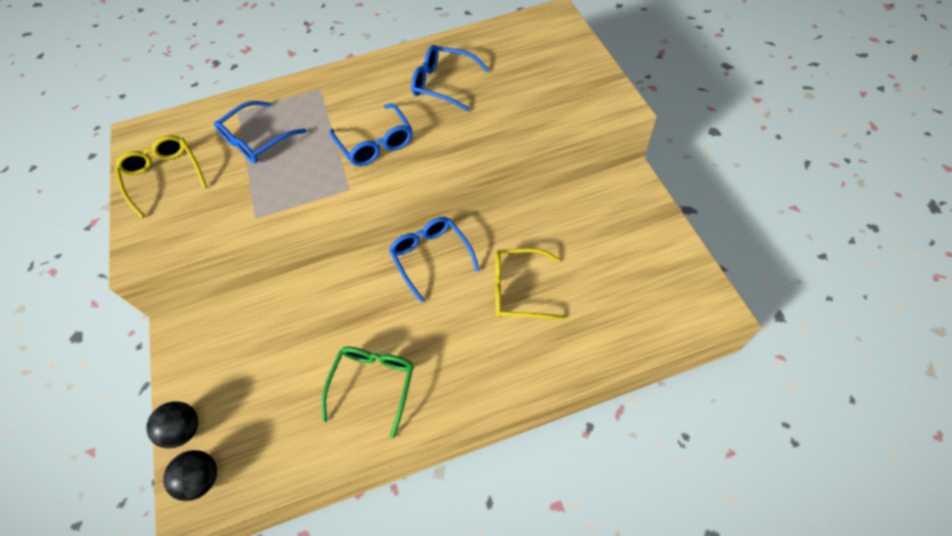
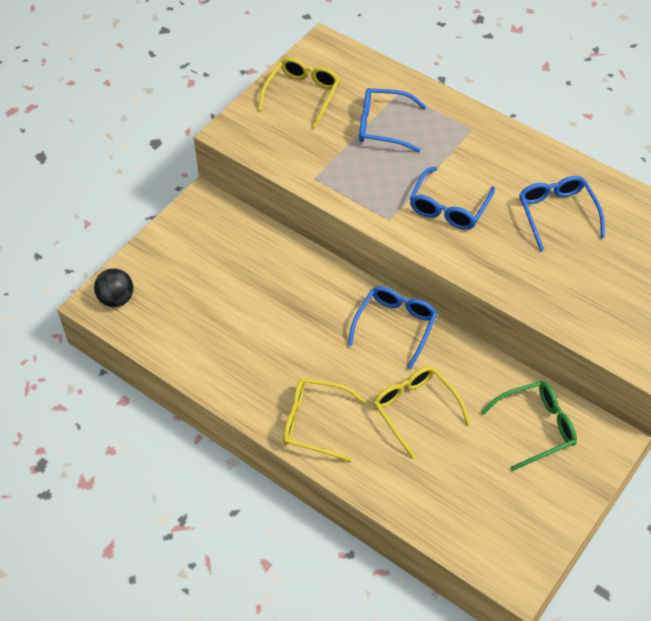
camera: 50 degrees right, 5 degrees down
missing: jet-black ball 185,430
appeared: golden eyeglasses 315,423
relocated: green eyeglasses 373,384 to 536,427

## INSTRUCTIONS FOR THE TASK
Return the complete material above exactly, with no picture.

## THE ANSWER
camera: 50 degrees right, 5 degrees down
missing: jet-black ball 185,430
appeared: golden eyeglasses 315,423
relocated: green eyeglasses 373,384 to 536,427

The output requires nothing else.